Provided records section start

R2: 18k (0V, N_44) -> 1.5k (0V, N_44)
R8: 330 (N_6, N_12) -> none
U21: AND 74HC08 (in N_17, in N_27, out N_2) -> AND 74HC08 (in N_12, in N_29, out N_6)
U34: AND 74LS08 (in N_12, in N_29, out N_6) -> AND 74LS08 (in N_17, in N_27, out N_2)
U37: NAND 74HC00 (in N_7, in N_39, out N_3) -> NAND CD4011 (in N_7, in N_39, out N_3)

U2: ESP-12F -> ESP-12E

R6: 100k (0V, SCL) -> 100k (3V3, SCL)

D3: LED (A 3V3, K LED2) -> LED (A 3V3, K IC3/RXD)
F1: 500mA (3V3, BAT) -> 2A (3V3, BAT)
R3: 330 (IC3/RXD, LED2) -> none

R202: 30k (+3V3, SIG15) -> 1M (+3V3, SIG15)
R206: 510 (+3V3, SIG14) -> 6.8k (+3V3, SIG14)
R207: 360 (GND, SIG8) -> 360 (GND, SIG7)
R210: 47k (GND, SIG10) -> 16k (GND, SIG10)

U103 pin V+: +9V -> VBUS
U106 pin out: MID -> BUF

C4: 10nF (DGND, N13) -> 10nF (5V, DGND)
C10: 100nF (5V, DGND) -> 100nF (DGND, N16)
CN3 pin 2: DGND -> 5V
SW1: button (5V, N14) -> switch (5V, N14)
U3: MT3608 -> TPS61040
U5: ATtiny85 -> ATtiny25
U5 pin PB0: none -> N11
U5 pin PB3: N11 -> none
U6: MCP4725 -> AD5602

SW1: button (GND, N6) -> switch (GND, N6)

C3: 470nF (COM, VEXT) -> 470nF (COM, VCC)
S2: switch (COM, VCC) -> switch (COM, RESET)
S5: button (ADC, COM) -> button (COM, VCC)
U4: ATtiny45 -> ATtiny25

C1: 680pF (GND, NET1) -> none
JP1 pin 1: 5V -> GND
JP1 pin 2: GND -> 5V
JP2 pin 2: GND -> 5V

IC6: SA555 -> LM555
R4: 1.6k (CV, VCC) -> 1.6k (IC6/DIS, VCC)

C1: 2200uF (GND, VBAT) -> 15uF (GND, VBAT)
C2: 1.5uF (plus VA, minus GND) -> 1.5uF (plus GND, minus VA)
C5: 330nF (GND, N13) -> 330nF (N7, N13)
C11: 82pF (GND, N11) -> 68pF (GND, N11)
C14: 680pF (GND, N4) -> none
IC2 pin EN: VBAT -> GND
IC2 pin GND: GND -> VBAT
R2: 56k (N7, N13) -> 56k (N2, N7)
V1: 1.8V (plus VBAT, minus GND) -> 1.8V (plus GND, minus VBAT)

Provided records section end

**Exercise aim**
Reproduce all the data exactly. Include every line.

**Solution for this task**
R2: 18k (0V, N_44) -> 1.5k (0V, N_44)
R8: 330 (N_6, N_12) -> none
U21: AND 74HC08 (in N_17, in N_27, out N_2) -> AND 74HC08 (in N_12, in N_29, out N_6)
U34: AND 74LS08 (in N_12, in N_29, out N_6) -> AND 74LS08 (in N_17, in N_27, out N_2)
U37: NAND 74HC00 (in N_7, in N_39, out N_3) -> NAND CD4011 (in N_7, in N_39, out N_3)

U2: ESP-12F -> ESP-12E

R6: 100k (0V, SCL) -> 100k (3V3, SCL)

D3: LED (A 3V3, K LED2) -> LED (A 3V3, K IC3/RXD)
F1: 500mA (3V3, BAT) -> 2A (3V3, BAT)
R3: 330 (IC3/RXD, LED2) -> none

R202: 30k (+3V3, SIG15) -> 1M (+3V3, SIG15)
R206: 510 (+3V3, SIG14) -> 6.8k (+3V3, SIG14)
R207: 360 (GND, SIG8) -> 360 (GND, SIG7)
R210: 47k (GND, SIG10) -> 16k (GND, SIG10)

U103 pin V+: +9V -> VBUS
U106 pin out: MID -> BUF

C4: 10nF (DGND, N13) -> 10nF (5V, DGND)
C10: 100nF (5V, DGND) -> 100nF (DGND, N16)
CN3 pin 2: DGND -> 5V
SW1: button (5V, N14) -> switch (5V, N14)
U3: MT3608 -> TPS61040
U5: ATtiny85 -> ATtiny25
U5 pin PB0: none -> N11
U5 pin PB3: N11 -> none
U6: MCP4725 -> AD5602

SW1: button (GND, N6) -> switch (GND, N6)

C3: 470nF (COM, VEXT) -> 470nF (COM, VCC)
S2: switch (COM, VCC) -> switch (COM, RESET)
S5: button (ADC, COM) -> button (COM, VCC)
U4: ATtiny45 -> ATtiny25

C1: 680pF (GND, NET1) -> none
JP1 pin 1: 5V -> GND
JP1 pin 2: GND -> 5V
JP2 pin 2: GND -> 5V

IC6: SA555 -> LM555
R4: 1.6k (CV, VCC) -> 1.6k (IC6/DIS, VCC)

C1: 2200uF (GND, VBAT) -> 15uF (GND, VBAT)
C2: 1.5uF (plus VA, minus GND) -> 1.5uF (plus GND, minus VA)
C5: 330nF (GND, N13) -> 330nF (N7, N13)
C11: 82pF (GND, N11) -> 68pF (GND, N11)
C14: 680pF (GND, N4) -> none
IC2 pin EN: VBAT -> GND
IC2 pin GND: GND -> VBAT
R2: 56k (N7, N13) -> 56k (N2, N7)
V1: 1.8V (plus VBAT, minus GND) -> 1.8V (plus GND, minus VBAT)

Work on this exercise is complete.